Reproduce the records word for word, starting at the first line and ending at the line that contains "VLA: 12:48 -> none", both lines included.

* Begin Data extract *

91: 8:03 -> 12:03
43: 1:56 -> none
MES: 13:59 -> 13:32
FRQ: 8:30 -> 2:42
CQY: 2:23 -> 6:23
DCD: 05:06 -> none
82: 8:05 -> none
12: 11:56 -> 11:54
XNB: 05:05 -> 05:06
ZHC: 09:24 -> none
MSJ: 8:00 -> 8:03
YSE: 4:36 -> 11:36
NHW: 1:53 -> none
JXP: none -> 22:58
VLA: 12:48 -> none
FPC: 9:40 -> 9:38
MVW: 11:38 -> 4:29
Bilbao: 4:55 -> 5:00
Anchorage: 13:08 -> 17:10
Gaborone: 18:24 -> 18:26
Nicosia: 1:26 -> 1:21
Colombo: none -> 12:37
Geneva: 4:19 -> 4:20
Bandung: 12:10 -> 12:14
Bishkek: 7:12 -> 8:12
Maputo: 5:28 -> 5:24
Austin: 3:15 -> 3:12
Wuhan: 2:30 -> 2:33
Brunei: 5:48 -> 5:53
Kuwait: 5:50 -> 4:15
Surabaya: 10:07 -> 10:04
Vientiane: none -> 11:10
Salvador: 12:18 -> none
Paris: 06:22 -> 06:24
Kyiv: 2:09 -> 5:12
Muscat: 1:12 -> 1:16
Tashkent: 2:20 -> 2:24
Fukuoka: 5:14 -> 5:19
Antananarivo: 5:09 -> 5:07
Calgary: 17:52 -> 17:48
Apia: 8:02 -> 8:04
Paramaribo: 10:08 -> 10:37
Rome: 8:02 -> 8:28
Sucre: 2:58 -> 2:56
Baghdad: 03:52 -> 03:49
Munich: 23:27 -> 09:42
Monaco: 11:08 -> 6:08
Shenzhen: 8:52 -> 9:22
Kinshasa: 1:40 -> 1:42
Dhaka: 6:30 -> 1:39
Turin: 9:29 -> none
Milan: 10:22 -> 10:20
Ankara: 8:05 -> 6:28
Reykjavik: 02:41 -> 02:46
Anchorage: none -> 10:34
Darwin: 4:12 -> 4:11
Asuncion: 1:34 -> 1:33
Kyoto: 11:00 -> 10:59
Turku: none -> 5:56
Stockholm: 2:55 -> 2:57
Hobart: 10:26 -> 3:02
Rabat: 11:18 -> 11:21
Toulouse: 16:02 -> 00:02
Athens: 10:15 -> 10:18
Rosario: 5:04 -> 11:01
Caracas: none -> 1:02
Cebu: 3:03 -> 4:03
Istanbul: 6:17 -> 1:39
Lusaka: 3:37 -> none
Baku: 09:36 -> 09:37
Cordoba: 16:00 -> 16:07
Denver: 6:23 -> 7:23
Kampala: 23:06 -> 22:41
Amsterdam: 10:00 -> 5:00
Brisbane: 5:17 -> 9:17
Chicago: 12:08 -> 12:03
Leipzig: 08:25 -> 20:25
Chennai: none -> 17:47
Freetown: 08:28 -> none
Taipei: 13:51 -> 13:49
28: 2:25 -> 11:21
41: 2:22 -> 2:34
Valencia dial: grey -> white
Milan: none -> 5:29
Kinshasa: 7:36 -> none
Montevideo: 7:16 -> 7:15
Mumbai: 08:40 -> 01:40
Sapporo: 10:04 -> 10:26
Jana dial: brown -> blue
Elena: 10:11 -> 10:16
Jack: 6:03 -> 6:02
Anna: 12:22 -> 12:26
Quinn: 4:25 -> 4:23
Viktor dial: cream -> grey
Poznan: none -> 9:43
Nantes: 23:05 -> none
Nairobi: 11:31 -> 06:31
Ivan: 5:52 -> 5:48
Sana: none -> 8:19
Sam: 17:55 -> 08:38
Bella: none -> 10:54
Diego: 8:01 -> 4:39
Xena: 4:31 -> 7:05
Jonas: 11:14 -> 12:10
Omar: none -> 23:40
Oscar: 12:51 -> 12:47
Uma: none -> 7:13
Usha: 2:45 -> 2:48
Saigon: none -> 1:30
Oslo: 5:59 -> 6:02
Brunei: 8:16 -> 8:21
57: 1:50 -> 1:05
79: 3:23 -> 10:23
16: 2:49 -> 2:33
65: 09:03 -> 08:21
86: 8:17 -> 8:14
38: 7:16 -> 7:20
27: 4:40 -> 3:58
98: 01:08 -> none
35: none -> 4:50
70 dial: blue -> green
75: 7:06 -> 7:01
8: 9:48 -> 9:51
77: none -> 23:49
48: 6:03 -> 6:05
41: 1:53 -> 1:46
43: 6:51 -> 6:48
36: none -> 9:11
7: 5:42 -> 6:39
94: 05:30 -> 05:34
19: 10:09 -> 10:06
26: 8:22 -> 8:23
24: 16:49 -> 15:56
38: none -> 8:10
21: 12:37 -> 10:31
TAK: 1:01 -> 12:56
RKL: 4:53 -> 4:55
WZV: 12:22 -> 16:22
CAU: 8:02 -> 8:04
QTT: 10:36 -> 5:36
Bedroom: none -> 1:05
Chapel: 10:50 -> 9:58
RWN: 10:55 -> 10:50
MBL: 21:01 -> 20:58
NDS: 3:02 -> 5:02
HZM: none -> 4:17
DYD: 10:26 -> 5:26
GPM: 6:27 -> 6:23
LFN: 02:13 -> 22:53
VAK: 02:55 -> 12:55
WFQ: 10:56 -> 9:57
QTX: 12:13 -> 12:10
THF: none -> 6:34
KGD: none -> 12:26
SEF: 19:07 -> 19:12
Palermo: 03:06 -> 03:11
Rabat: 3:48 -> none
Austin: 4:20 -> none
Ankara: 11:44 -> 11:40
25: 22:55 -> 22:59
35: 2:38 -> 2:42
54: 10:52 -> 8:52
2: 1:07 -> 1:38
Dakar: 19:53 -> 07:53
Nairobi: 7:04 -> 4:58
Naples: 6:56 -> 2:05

* End Data extract *

◆ Complete output:
91: 8:03 -> 12:03
43: 1:56 -> none
MES: 13:59 -> 13:32
FRQ: 8:30 -> 2:42
CQY: 2:23 -> 6:23
DCD: 05:06 -> none
82: 8:05 -> none
12: 11:56 -> 11:54
XNB: 05:05 -> 05:06
ZHC: 09:24 -> none
MSJ: 8:00 -> 8:03
YSE: 4:36 -> 11:36
NHW: 1:53 -> none
JXP: none -> 22:58
VLA: 12:48 -> none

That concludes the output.